Requirement: Please restate the data below word for word, omitting all images.

#### Provided data ####

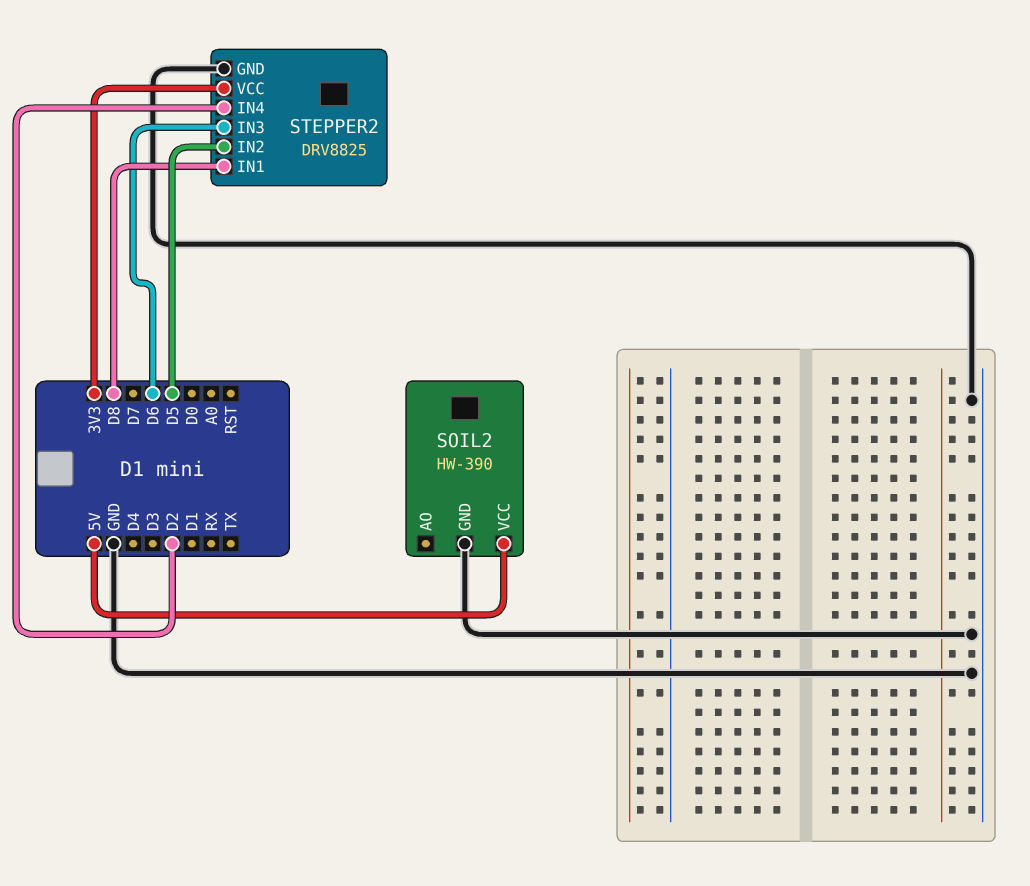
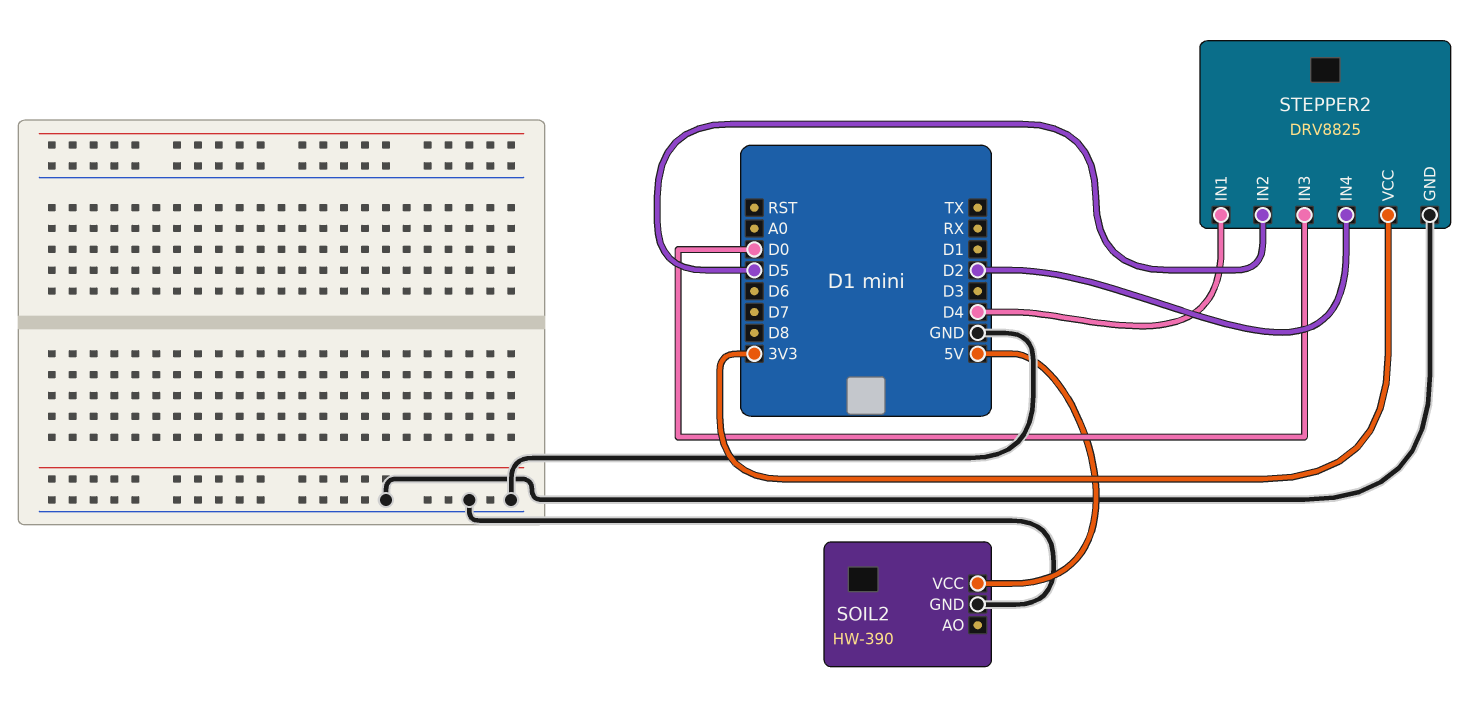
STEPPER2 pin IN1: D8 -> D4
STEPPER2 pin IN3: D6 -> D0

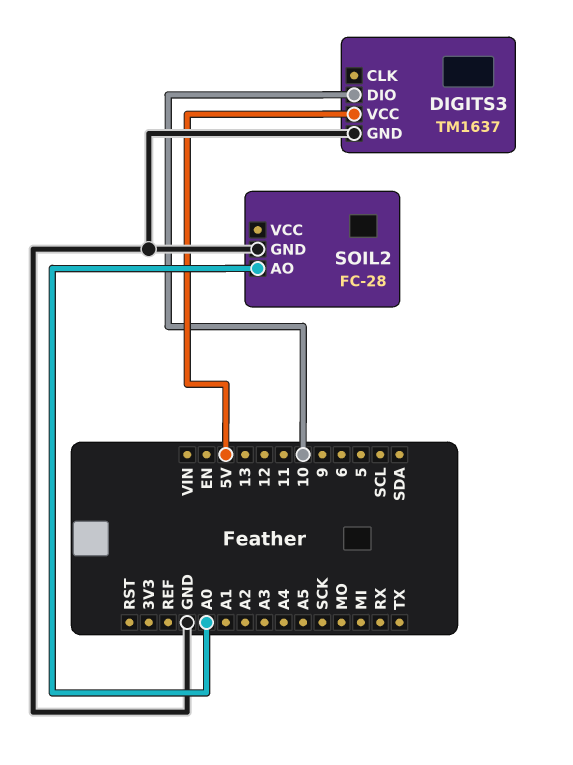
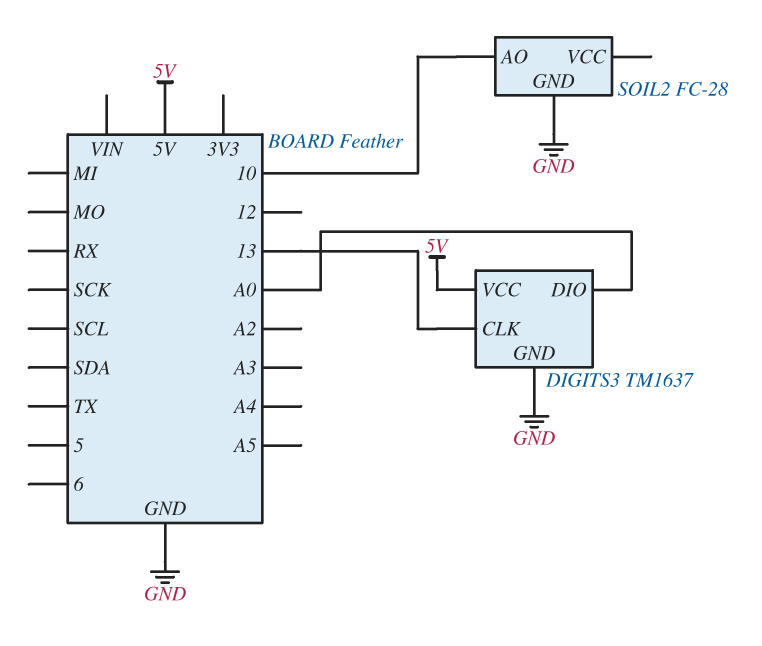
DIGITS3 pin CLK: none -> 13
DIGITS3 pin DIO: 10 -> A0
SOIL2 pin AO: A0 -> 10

####

Final answer:
STEPPER2 pin IN1: D8 -> D4
STEPPER2 pin IN3: D6 -> D0

DIGITS3 pin CLK: none -> 13
DIGITS3 pin DIO: 10 -> A0
SOIL2 pin AO: A0 -> 10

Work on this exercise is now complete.